> PROBLEM STATEMENT:
What's wanted here is the full listing below, repeated exactly, with no images in it.
__________
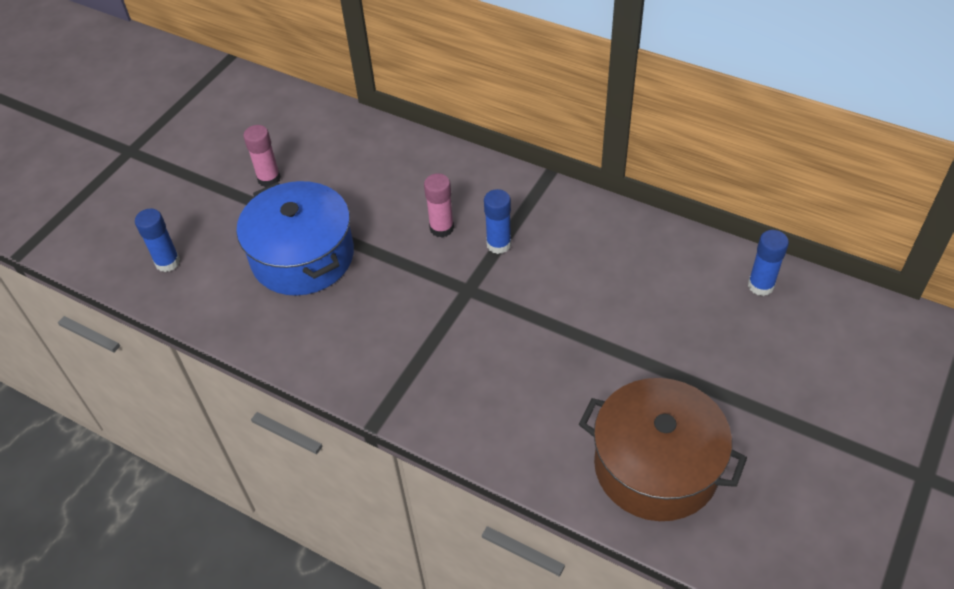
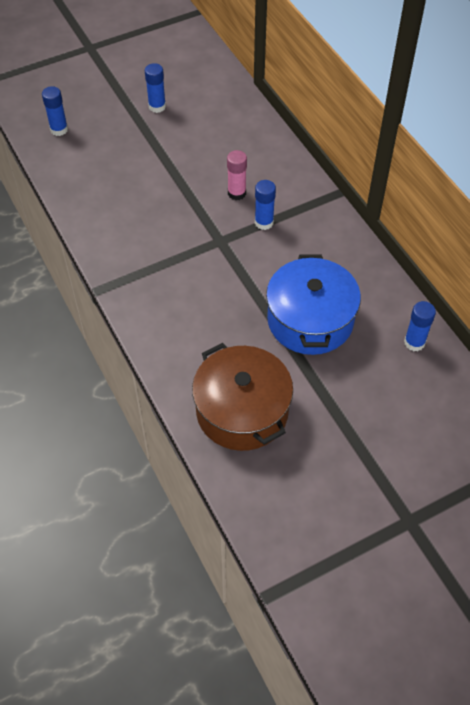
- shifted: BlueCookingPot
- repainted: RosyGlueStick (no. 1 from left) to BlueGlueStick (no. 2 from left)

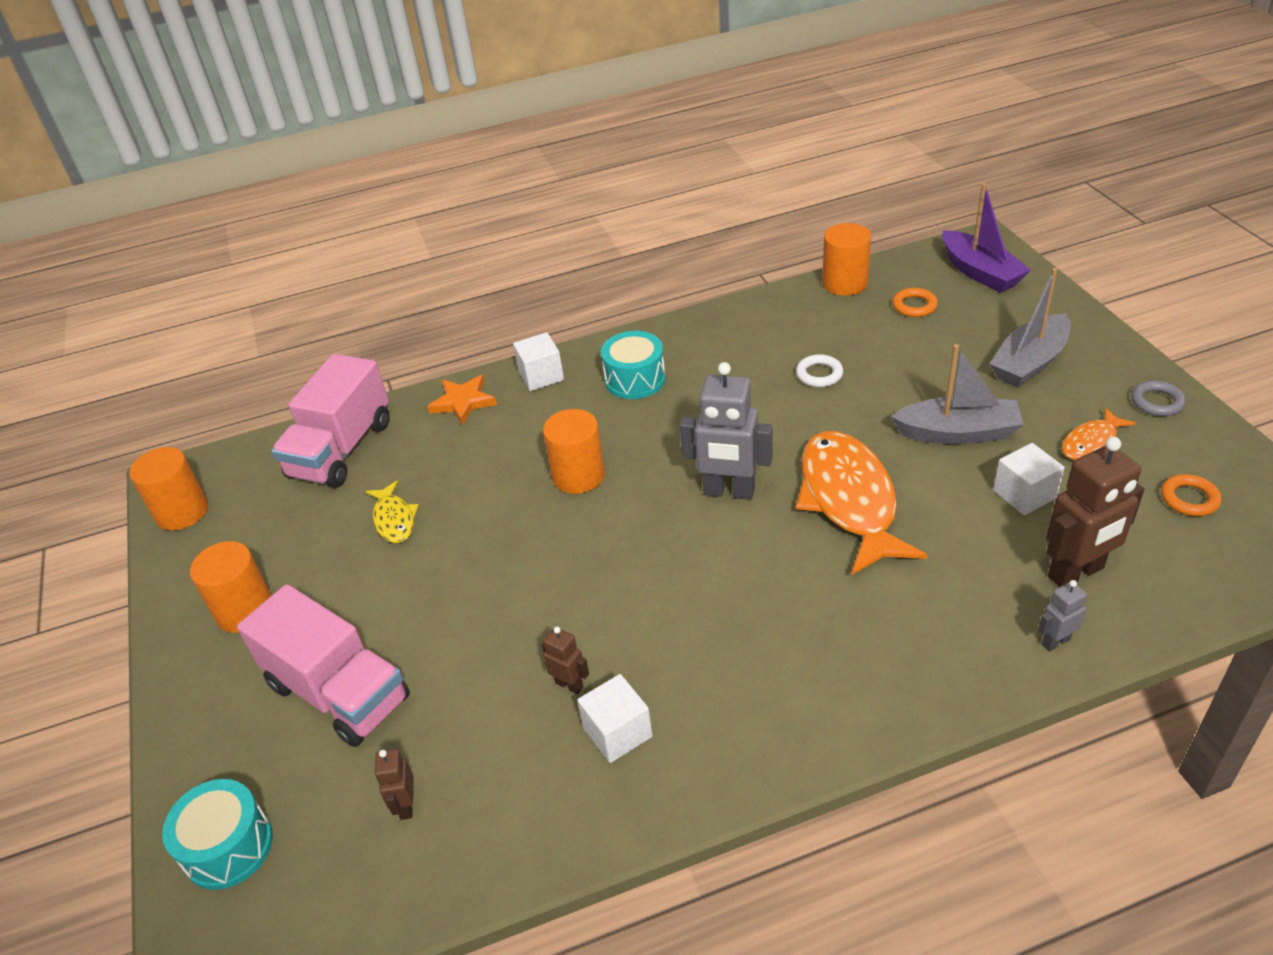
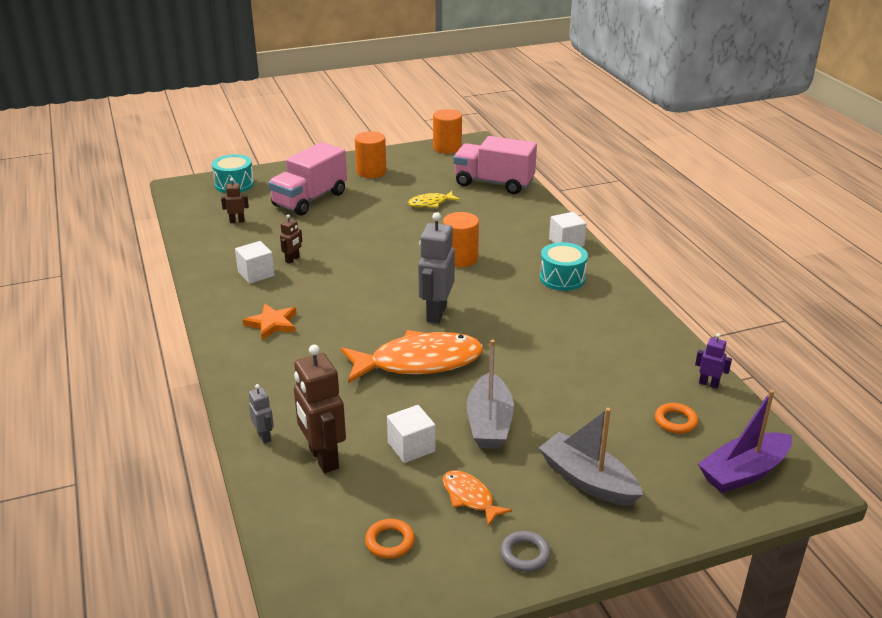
- gone: SnowWhiteHoop
- shifted: OrangeColouredStarShape
- swapped: OrangeColouredCylinderShape (no. 4 from left) to PurpleToyRobot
__________
> EXPECTED OUTPUT:
- shifted: BlueCookingPot
- repainted: RosyGlueStick (no. 1 from left) to BlueGlueStick (no. 2 from left)

- gone: SnowWhiteHoop
- shifted: OrangeColouredStarShape
- swapped: OrangeColouredCylinderShape (no. 4 from left) to PurpleToyRobot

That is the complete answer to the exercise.